→ Action item
Search the records below for "none"; copy each line that has it.

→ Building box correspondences

-.-.-

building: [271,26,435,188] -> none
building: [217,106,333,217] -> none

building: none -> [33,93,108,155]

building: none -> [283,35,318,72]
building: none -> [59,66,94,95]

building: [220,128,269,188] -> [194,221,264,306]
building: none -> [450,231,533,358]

-.-.-

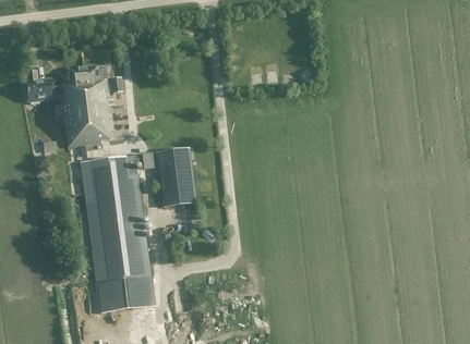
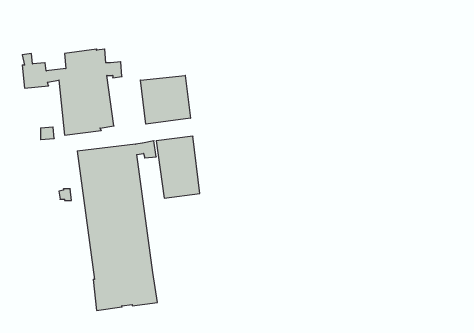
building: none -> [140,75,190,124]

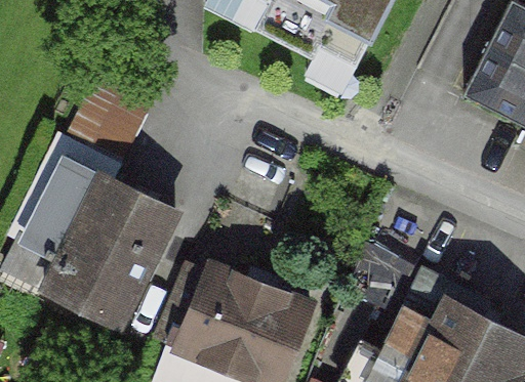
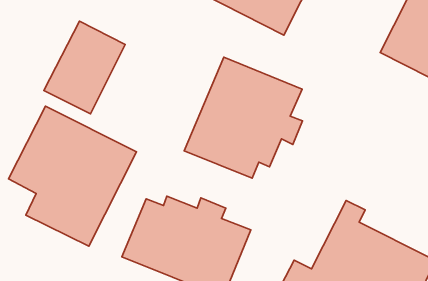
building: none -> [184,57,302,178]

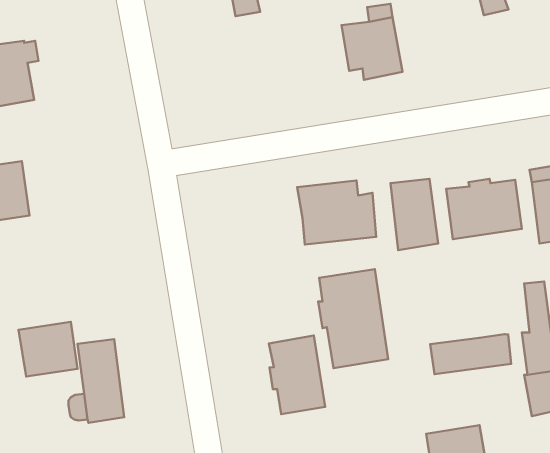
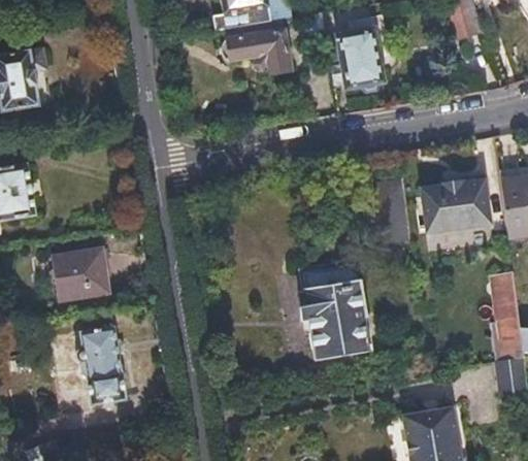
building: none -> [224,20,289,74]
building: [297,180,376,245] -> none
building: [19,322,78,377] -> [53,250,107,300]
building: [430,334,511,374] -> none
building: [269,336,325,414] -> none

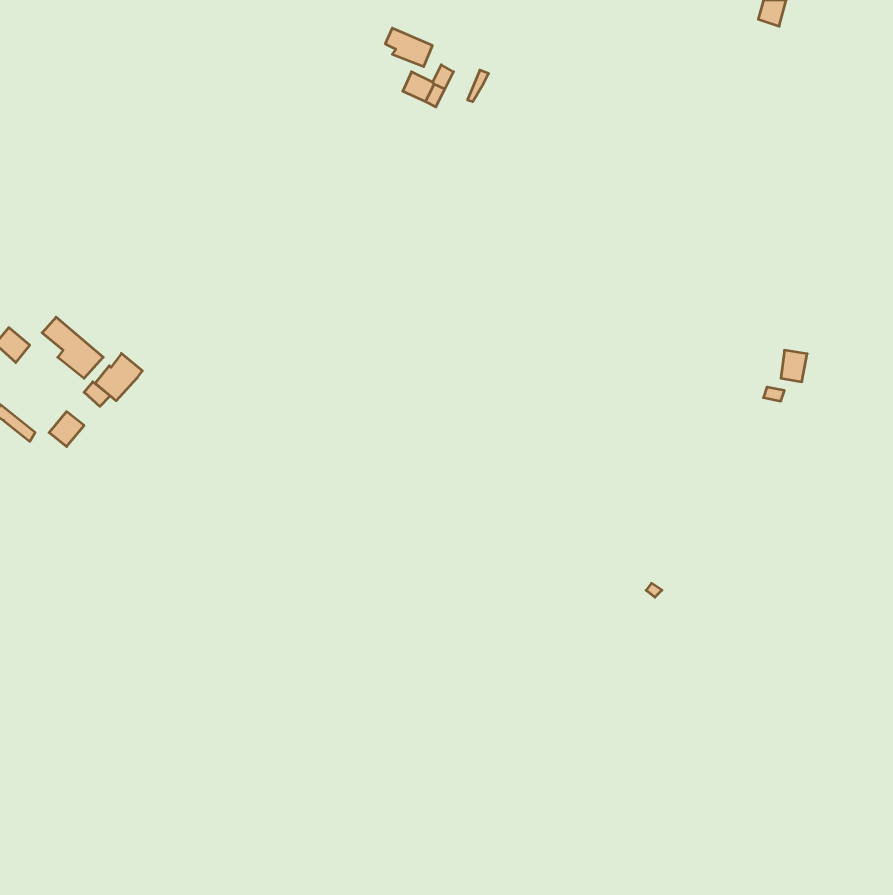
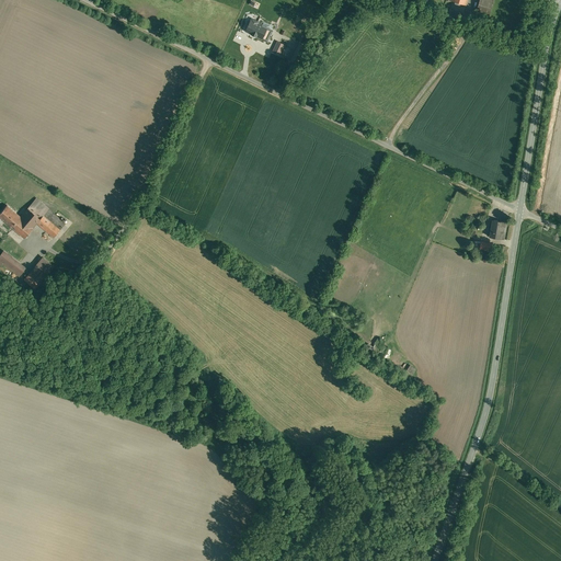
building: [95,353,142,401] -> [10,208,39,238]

-.-.-

→ Task response
building: [271,26,435,188] -> none
building: [217,106,333,217] -> none
building: none -> [33,93,108,155]
building: none -> [283,35,318,72]
building: none -> [59,66,94,95]
building: none -> [450,231,533,358]
building: none -> [140,75,190,124]
building: none -> [184,57,302,178]
building: none -> [224,20,289,74]
building: [297,180,376,245] -> none
building: [430,334,511,374] -> none
building: [269,336,325,414] -> none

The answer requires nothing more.